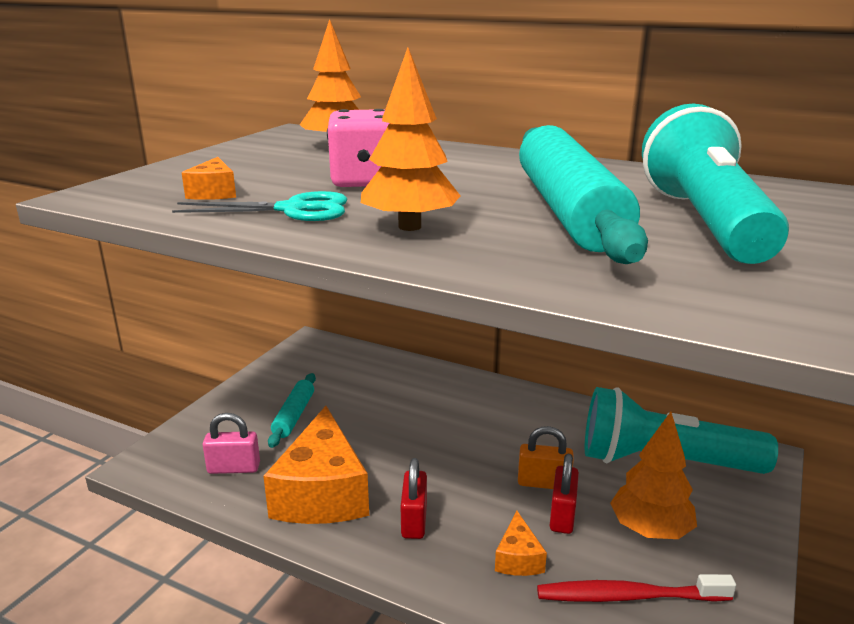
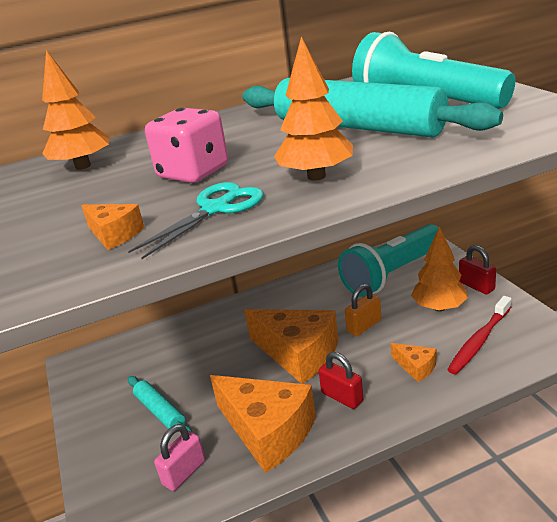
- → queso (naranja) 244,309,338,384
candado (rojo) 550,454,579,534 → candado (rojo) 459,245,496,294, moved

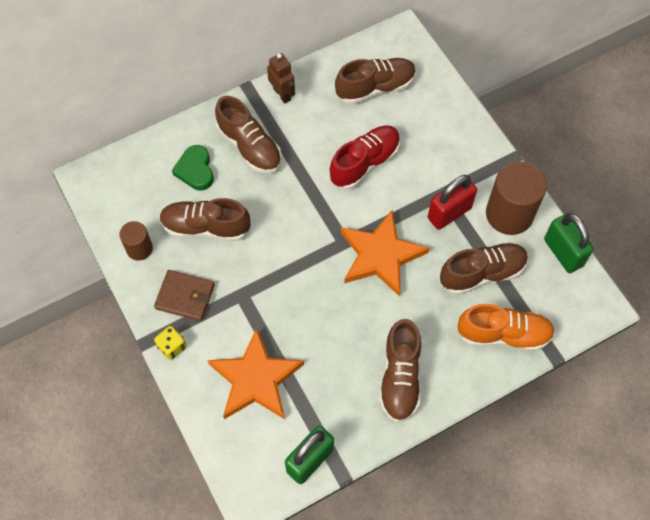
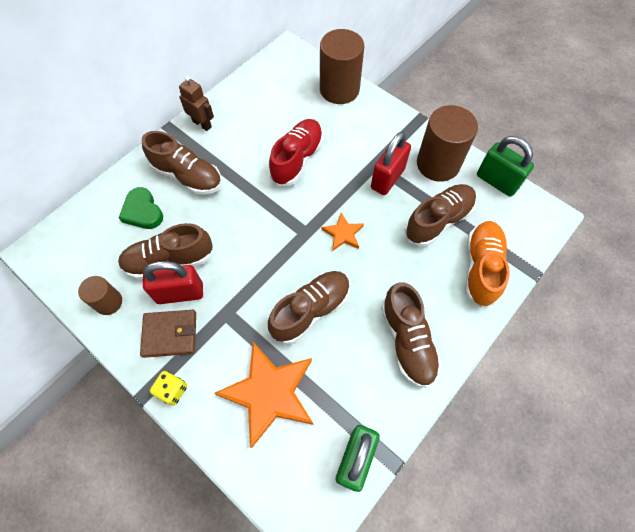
- → candado (rojo) 143,261,203,304
zapato (marrón) 335,58,416,104 → zapato (marrón) 268,271,350,344, moved
- → cilindro (marrón) 320,29,364,104
estrella (naranja) 341,210,429,297 → estrella (naranja) 322,213,364,251, x0.49
zapato (naranja) 457,304,555,351 → zapato (naranja) 465,221,510,308, 60 degrees counterclockwise

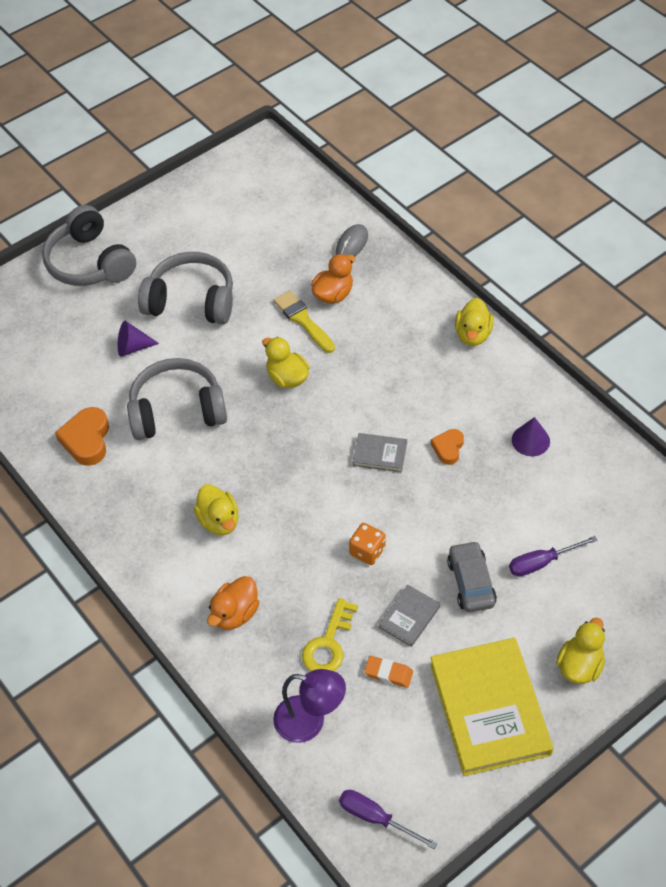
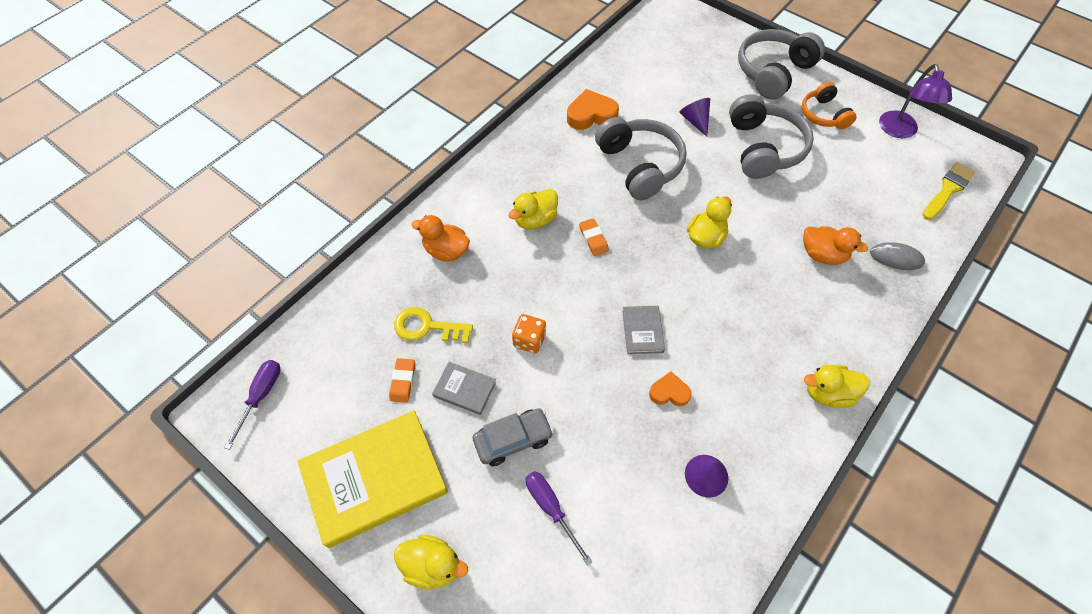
- → goma de borrar (naranja) 579,218,609,256
- → auriculares (naranja) 802,82,857,129
lámpara (morado) 273,669,346,743 → lámpara (morado) 879,64,952,138, moved
pincel (amarillo) 274,290,335,353 → pincel (amarillo) 923,162,975,220, moved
....
▸ **To do**: Copy out each line from the preceding entries that mentions the word "zapato".

▸ **Solution to this task**:
zapato (marrón) 335,58,416,104 → zapato (marrón) 268,271,350,344, moved
zapato (naranja) 457,304,555,351 → zapato (naranja) 465,221,510,308, 60 degrees counterclockwise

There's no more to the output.